● Exercise requirements
Tell how many lines in the records contain the word "board"; the number alone is the answer.

● Available data

□ □ □

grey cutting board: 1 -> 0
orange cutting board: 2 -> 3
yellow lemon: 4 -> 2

□ □ □

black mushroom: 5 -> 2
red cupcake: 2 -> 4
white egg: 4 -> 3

□ □ □

● Task answer
2